* What is being asked: Please read the records below and return each line holding the string "purple".

* Dataset content:
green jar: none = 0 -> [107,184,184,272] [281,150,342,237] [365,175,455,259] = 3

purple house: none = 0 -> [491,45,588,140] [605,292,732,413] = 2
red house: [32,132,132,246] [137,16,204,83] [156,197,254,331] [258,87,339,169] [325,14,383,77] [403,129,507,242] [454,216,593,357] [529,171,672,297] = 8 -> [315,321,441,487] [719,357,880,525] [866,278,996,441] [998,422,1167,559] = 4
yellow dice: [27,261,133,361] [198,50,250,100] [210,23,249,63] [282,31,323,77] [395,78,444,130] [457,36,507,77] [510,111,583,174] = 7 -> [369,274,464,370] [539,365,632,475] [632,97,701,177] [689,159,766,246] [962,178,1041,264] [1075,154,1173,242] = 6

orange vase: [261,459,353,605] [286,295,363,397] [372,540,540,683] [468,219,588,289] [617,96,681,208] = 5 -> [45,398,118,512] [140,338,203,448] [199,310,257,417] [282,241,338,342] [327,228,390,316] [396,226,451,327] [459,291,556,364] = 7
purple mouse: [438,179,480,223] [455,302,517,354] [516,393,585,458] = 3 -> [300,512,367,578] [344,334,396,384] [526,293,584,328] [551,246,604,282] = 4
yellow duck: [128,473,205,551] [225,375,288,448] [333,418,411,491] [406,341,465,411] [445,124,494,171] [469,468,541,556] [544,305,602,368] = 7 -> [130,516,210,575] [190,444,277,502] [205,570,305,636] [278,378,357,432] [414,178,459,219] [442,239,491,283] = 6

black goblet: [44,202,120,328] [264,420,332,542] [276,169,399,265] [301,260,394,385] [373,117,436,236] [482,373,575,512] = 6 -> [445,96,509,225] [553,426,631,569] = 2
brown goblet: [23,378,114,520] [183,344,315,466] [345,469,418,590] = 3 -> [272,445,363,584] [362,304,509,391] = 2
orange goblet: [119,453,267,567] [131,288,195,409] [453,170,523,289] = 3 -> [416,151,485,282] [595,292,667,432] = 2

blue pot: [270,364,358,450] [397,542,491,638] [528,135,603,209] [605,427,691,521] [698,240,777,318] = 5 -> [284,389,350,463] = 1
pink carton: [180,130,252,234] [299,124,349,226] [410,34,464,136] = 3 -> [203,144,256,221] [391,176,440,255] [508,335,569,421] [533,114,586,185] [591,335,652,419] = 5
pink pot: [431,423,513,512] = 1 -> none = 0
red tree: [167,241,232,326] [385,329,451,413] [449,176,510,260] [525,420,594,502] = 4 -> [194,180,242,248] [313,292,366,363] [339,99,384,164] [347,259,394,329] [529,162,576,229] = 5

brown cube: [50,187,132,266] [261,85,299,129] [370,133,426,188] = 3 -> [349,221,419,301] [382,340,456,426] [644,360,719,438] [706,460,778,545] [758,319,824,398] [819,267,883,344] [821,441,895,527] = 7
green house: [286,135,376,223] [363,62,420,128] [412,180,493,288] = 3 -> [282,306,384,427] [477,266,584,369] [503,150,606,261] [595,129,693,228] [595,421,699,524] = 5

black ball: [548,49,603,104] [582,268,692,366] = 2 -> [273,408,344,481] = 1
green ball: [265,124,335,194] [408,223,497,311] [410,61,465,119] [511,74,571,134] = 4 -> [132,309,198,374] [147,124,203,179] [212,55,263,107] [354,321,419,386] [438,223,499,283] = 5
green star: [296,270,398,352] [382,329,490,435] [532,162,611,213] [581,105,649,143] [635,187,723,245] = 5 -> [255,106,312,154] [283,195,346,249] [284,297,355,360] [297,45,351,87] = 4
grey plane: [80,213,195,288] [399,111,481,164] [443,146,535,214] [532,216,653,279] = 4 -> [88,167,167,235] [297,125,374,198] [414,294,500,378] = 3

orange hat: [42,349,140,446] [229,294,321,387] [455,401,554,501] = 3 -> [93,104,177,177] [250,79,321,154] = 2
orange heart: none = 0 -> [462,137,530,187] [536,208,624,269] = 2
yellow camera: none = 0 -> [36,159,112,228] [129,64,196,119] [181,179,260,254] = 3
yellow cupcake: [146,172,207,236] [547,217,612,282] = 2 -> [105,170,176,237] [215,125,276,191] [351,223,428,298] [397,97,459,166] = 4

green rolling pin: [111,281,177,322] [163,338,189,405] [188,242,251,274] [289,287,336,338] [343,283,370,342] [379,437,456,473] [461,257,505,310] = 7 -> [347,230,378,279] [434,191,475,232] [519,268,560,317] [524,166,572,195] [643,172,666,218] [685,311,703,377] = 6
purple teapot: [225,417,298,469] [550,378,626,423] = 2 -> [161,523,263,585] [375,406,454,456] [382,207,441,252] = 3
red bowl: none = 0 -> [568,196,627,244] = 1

* Task result:
purple house: none = 0 -> [491,45,588,140] [605,292,732,413] = 2
purple mouse: [438,179,480,223] [455,302,517,354] [516,393,585,458] = 3 -> [300,512,367,578] [344,334,396,384] [526,293,584,328] [551,246,604,282] = 4
purple teapot: [225,417,298,469] [550,378,626,423] = 2 -> [161,523,263,585] [375,406,454,456] [382,207,441,252] = 3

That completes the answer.